Problem to work on: Nothing but the lines from the line with "(534, 228) = (463, 263): turquoise" through the end of the data is to be copied, and each is to be copied exactly.

───── Data extract ─────

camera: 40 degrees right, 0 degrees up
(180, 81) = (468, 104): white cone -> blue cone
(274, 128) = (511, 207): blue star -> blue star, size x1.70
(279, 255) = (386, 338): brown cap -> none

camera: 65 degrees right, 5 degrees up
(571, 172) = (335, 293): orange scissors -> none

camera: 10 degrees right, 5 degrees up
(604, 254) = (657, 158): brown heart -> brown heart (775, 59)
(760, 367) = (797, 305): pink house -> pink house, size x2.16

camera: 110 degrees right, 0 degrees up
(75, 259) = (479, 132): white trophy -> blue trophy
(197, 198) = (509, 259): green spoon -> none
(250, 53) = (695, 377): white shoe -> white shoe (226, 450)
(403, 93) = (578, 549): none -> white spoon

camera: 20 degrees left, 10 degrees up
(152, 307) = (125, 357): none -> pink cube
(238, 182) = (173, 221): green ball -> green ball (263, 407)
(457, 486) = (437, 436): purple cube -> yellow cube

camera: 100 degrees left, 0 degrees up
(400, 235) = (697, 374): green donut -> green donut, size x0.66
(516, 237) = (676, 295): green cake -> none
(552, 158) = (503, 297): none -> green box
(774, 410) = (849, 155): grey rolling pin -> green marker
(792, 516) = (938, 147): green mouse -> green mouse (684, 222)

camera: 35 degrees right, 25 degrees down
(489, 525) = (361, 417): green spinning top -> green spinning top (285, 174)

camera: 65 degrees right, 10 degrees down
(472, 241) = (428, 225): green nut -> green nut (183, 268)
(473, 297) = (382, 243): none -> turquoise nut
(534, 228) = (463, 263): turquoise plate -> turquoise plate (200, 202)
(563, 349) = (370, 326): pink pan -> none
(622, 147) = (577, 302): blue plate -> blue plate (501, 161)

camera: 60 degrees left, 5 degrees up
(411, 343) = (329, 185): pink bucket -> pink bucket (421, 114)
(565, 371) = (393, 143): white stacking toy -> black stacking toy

─────

Reply to the exercise:
(534, 228) = (463, 263): turquoise plate -> turquoise plate (200, 202)
(563, 349) = (370, 326): pink pan -> none
(622, 147) = (577, 302): blue plate -> blue plate (501, 161)

camera: 60 degrees left, 5 degrees up
(411, 343) = (329, 185): pink bucket -> pink bucket (421, 114)
(565, 371) = (393, 143): white stacking toy -> black stacking toy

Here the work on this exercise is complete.